Every line below that contains the word "camera" must be copied.

============================================================

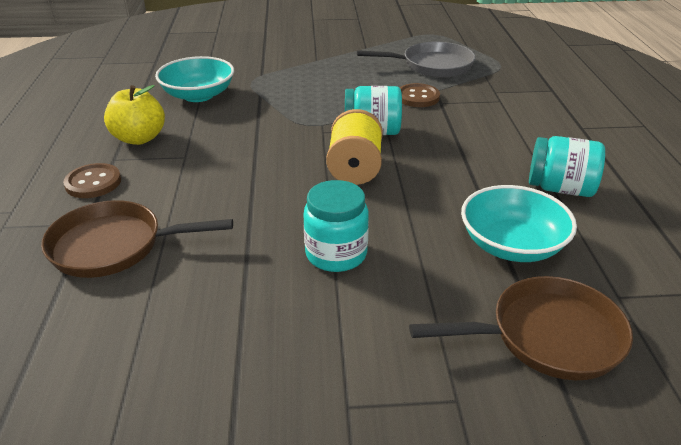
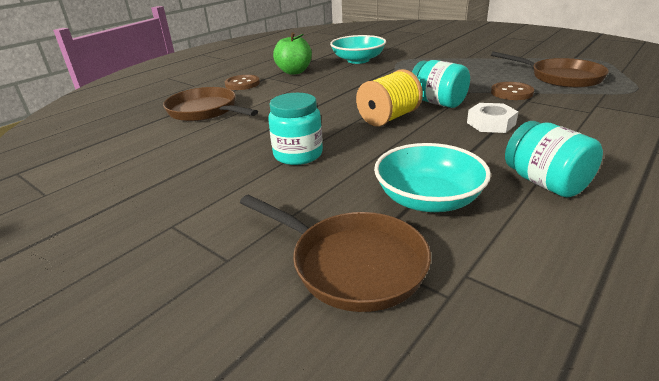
camera: 45 degrees right, 5 degrees down
(139, 138) = (294, 72): yellow apple -> green apple
(432, 66) = (561, 77): grey pan -> brown pan
(449, 141) = (491, 123): none -> white nut

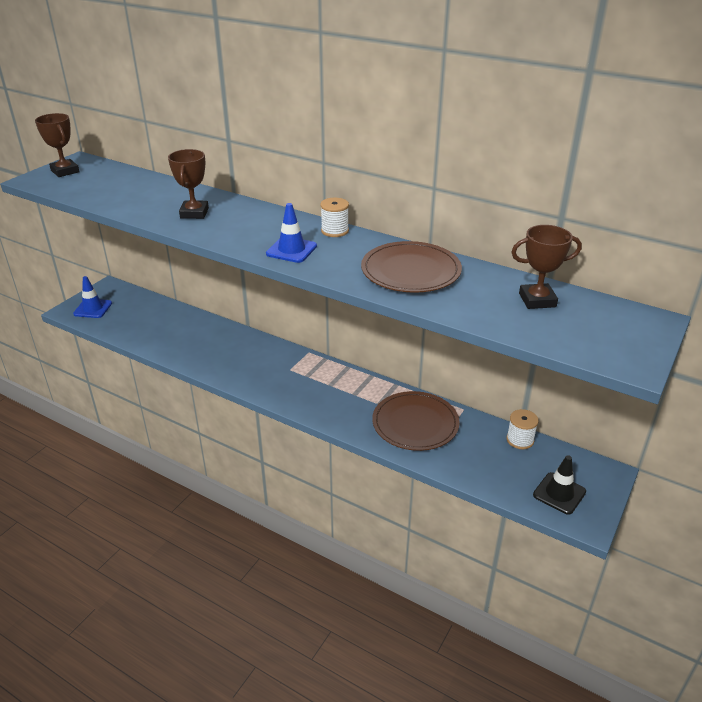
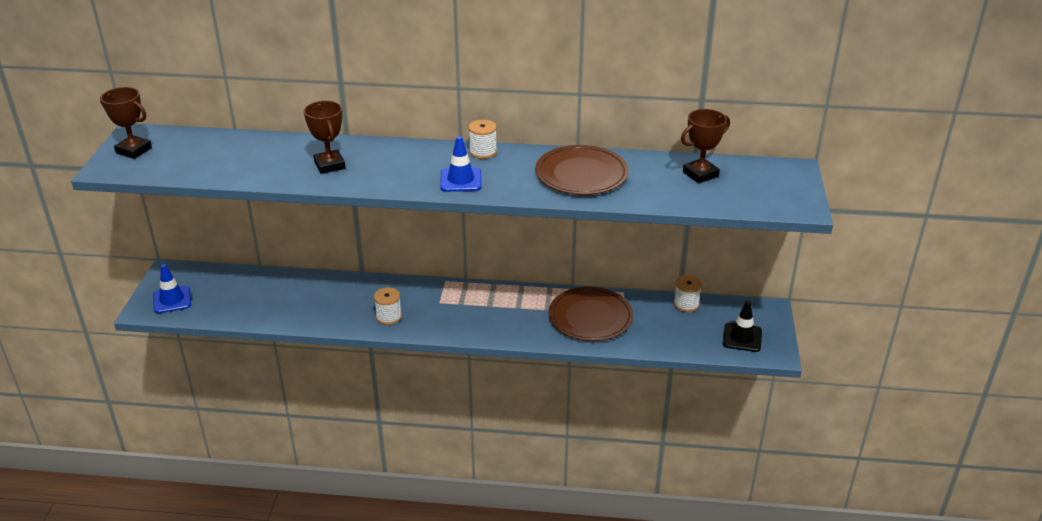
camera: 25 degrees left, 0 degrees up
(239, 369) = (389, 317): none -> white spool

============================================================

» Written solution
camera: 45 degrees right, 5 degrees down
camera: 25 degrees left, 0 degrees up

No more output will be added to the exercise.